**RECORDED DATA**
▽

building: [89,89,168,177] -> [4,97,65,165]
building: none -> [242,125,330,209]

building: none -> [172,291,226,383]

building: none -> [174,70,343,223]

△
▽

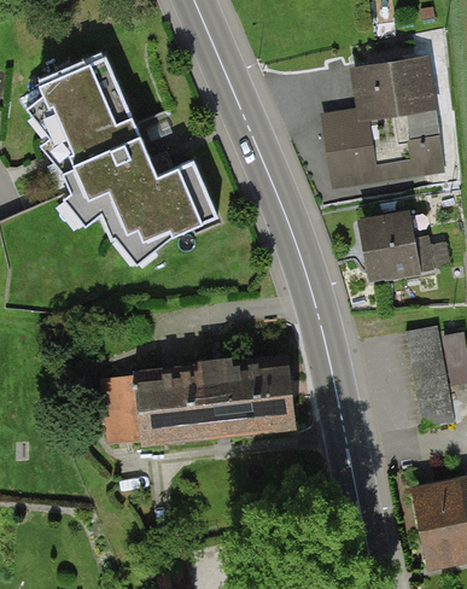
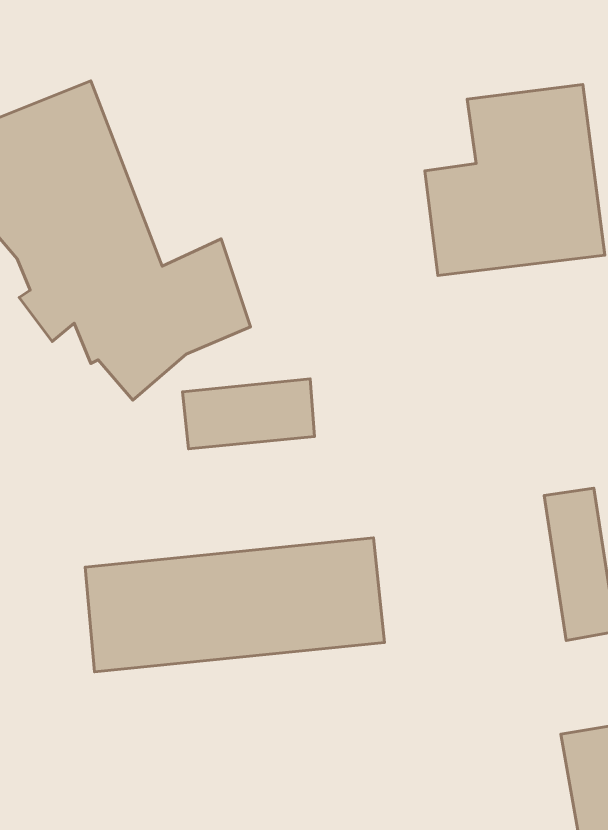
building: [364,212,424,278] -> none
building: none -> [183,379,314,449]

△

**WORK INSTRUCTIONS**
Copy the stretch of the records above that runs from the line with "building: [364,212,424,278] -> none" through the line with "building: none -> [183,379,314,449]". Both end lines belong in the copy, and nothing else does.

**ANSWER BOX**
building: [364,212,424,278] -> none
building: none -> [183,379,314,449]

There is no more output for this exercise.